**TASK DETAILS**
For the records that follow, restate each one word for word and leave the images behind.

**DATA PROVIDED**
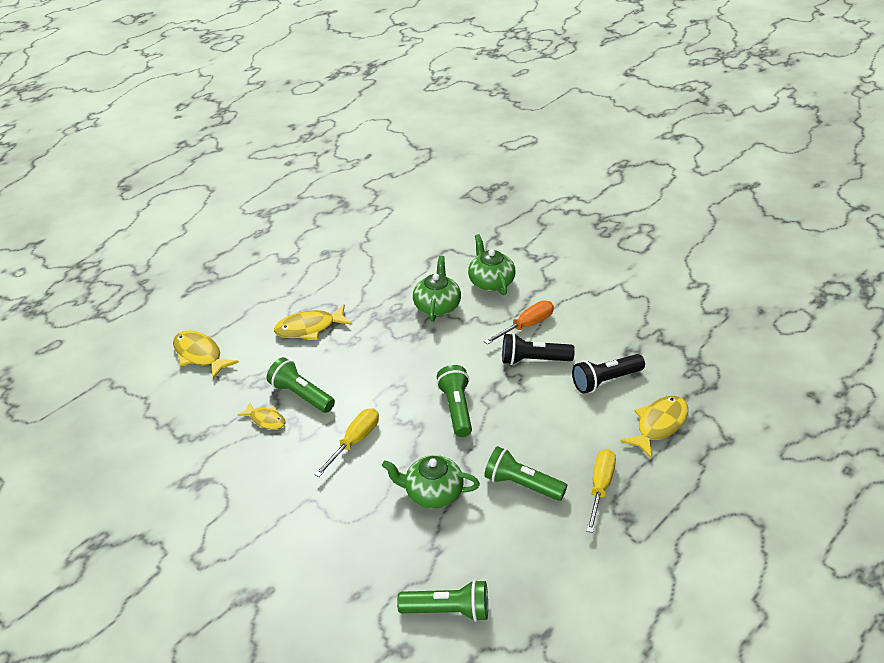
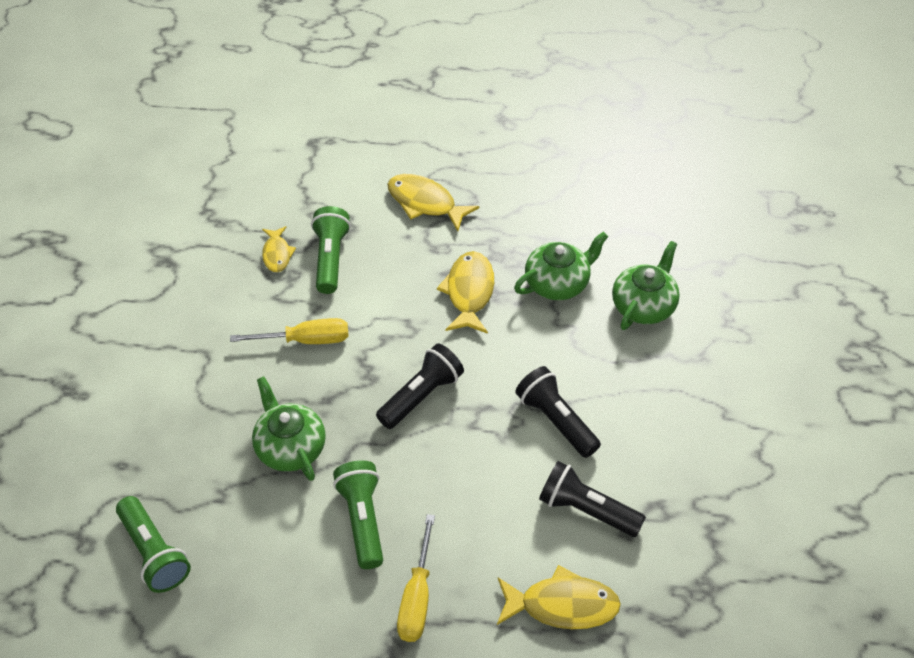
camera: 50 degrees right, 10 degrees up
(200, 355) = (316, 150): yellow fish -> yellow fish (469, 292)
(456, 409) = (421, 396): green flashlight -> black flashlight
(527, 325) = (605, 381): orange screwdriver -> none
(600, 487) = (417, 597): yellow screwdriver -> yellow screwdriver turned 120 degrees clockwise

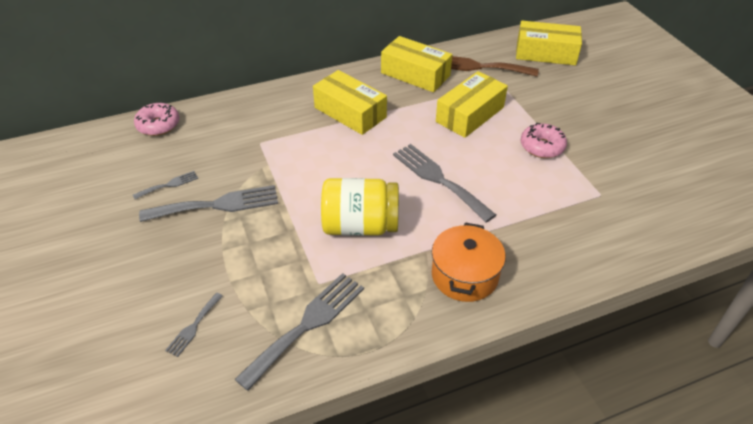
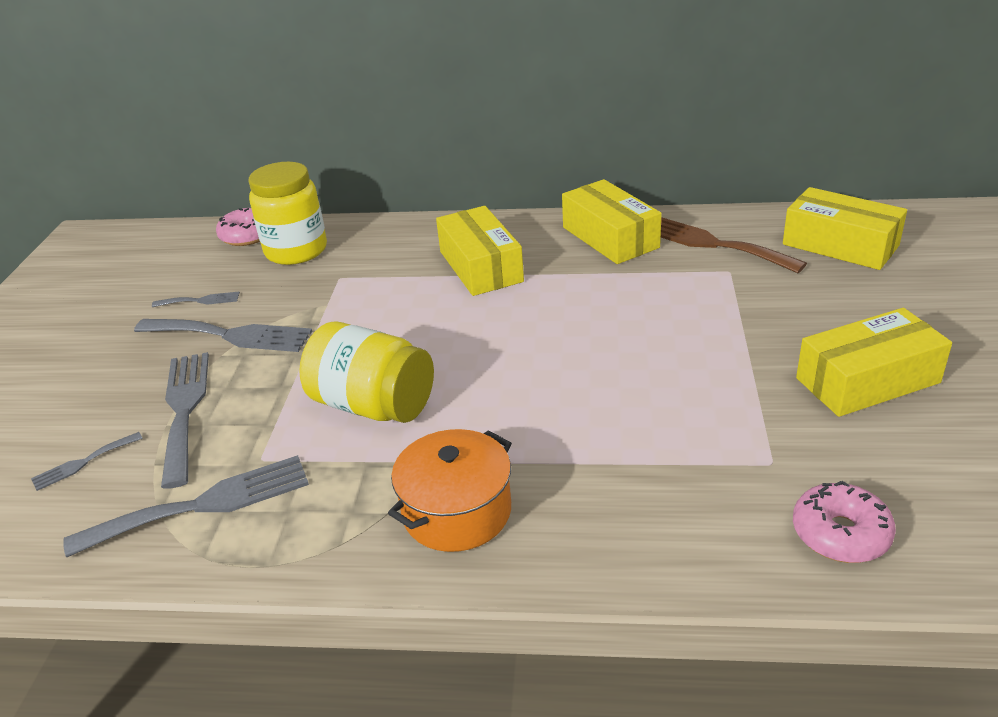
camera: 30 degrees right, 10 degrees down
(208, 129) = (296, 251): none -> yellow jar
(439, 179) = (529, 375): grey fork -> grey fork (184, 410)
(470, 114) = (647, 303): yellow box -> yellow box (867, 380)
(542, 147) = (726, 370): pink donut -> pink donut (840, 534)

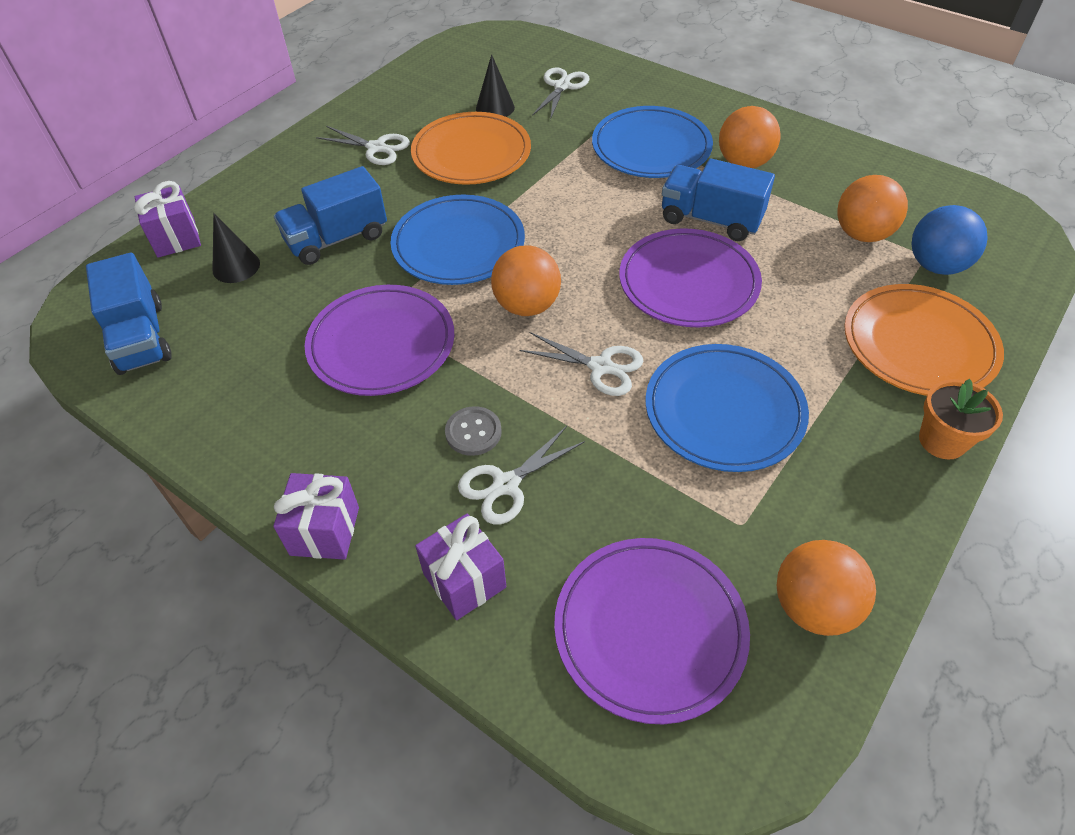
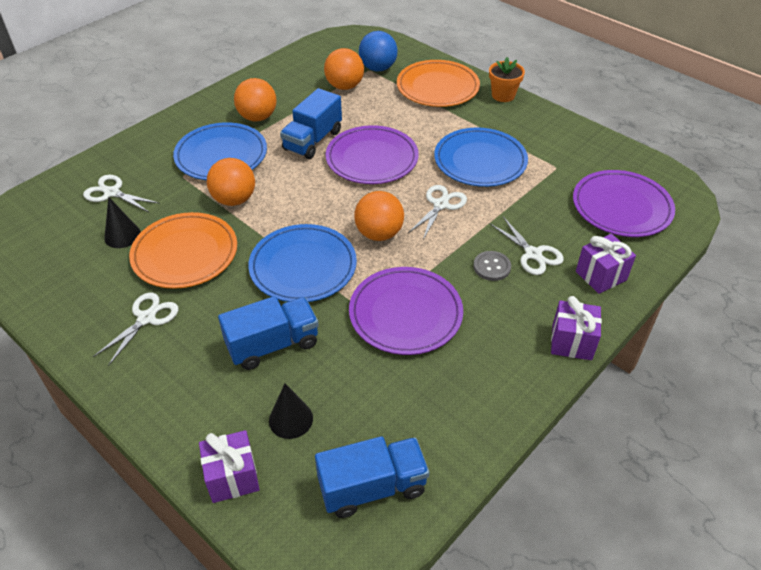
camera: 85 degrees left, 5 degrees down
(337, 239) = (273, 344): blue truck -> blue truck turned 90 degrees counterclockwise
(813, 606) = (601, 153): orange ball -> orange ball (234, 200)

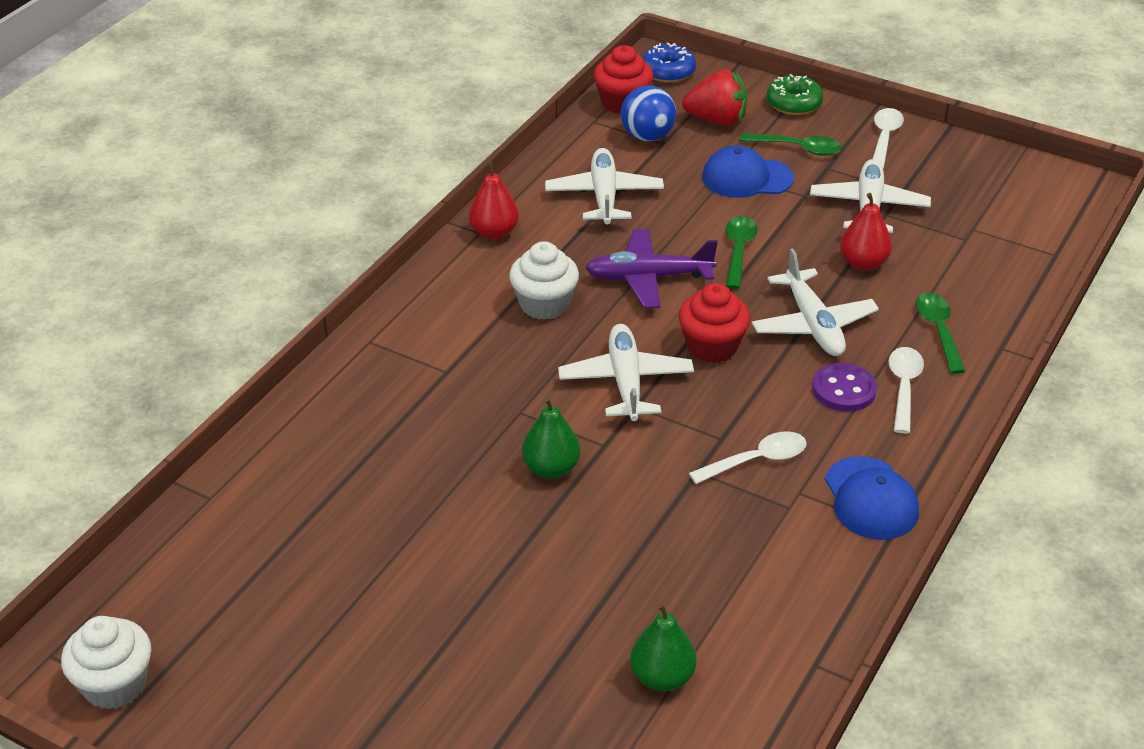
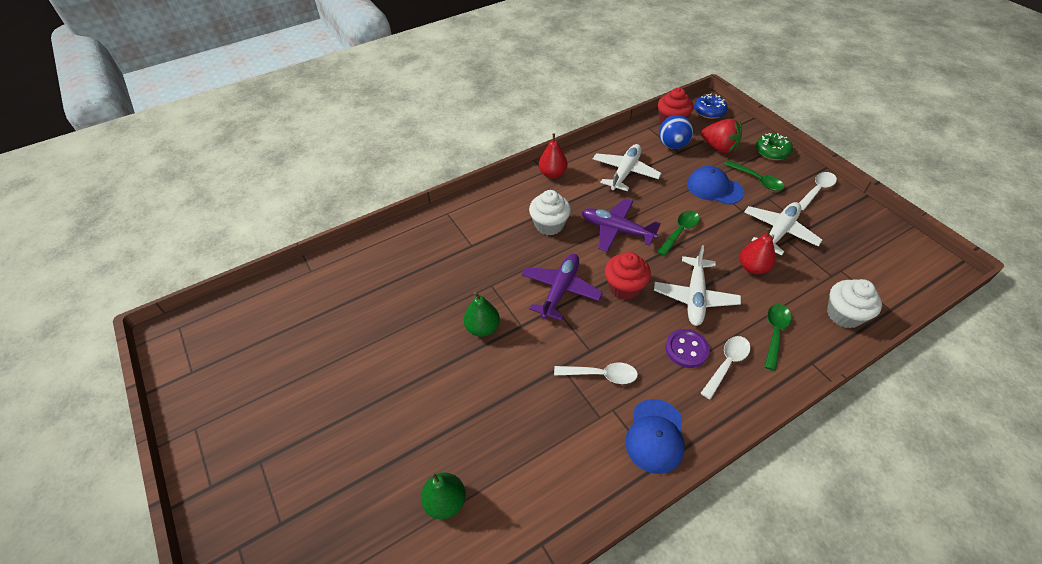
camera: 30 degrees right, 10 degrees up
(115, 685) = (190, 358): white cupcake -> white cupcake (844, 315)
(626, 382) = (560, 290): white plane -> purple plane

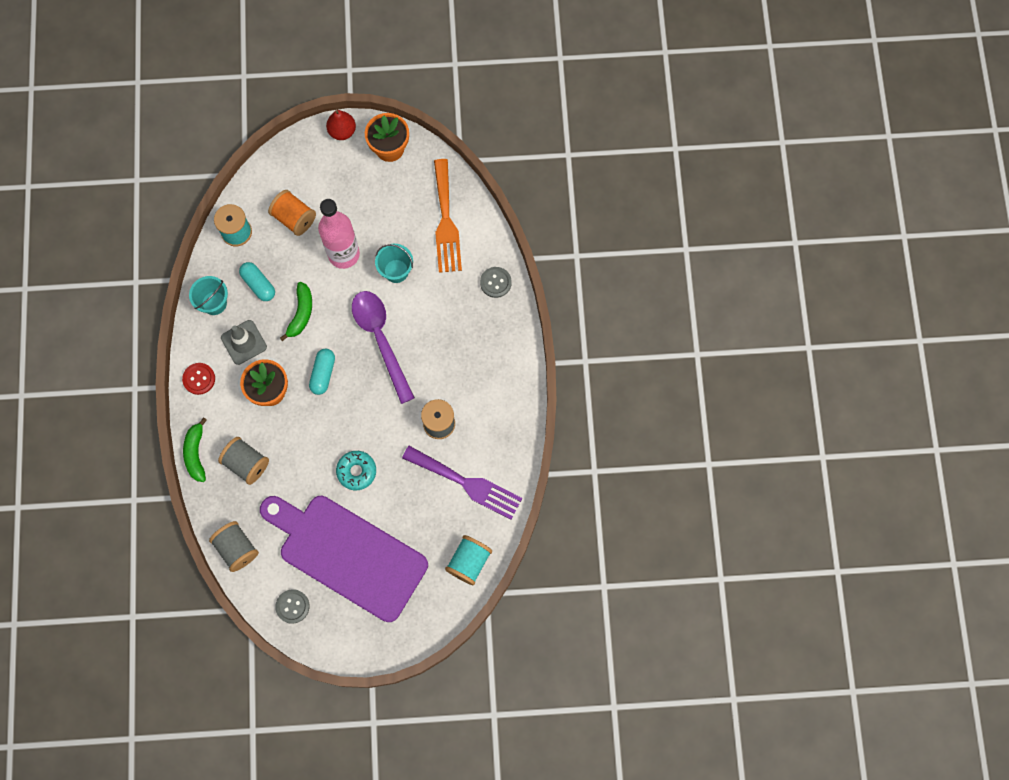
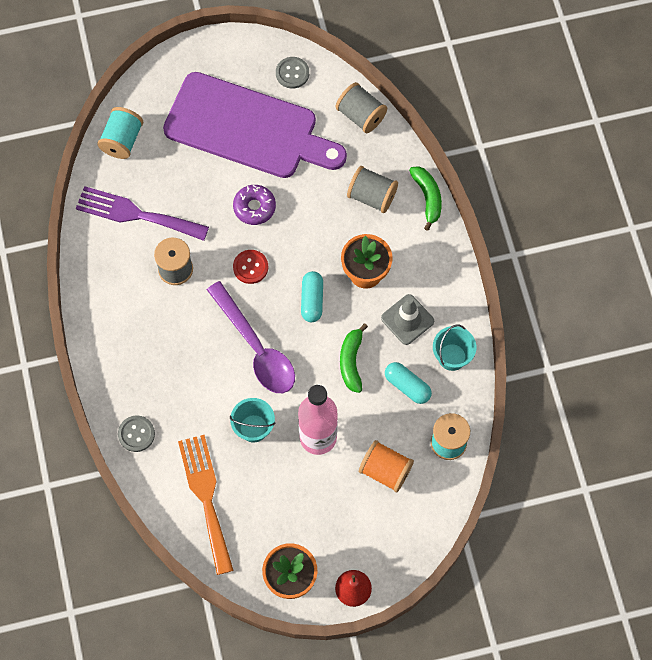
camera: 170 degrees right, 5 degrees down
(199, 379) = (445, 273): red button -> red button (250, 267)
(356, 471) = (254, 207): turquoise donut -> purple donut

**ANSWER SPACE**
camera: 50 degrees right, 10 degrees up
(200, 355) = (316, 150): yellow fish -> yellow fish (469, 292)
(456, 409) = (421, 396): green flashlight -> black flashlight
(527, 325) = (605, 381): orange screwdriver -> none
(600, 487) = (417, 597): yellow screwdriver -> yellow screwdriver turned 120 degrees clockwise

camera: 30 degrees right, 10 degrees down
(208, 129) = (296, 251): none -> yellow jar
(439, 179) = (529, 375): grey fork -> grey fork (184, 410)
(470, 114) = (647, 303): yellow box -> yellow box (867, 380)
(542, 147) = (726, 370): pink donut -> pink donut (840, 534)

camera: 85 degrees left, 5 degrees down
(337, 239) = (273, 344): blue truck -> blue truck turned 90 degrees counterclockwise
(813, 606) = (601, 153): orange ball -> orange ball (234, 200)

camera: 30 degrees right, 10 degrees up
(115, 685) = (190, 358): white cupcake -> white cupcake (844, 315)
(626, 382) = (560, 290): white plane -> purple plane

camera: 170 degrees right, 5 degrees down
(199, 379) = (445, 273): red button -> red button (250, 267)
(356, 471) = (254, 207): turquoise donut -> purple donut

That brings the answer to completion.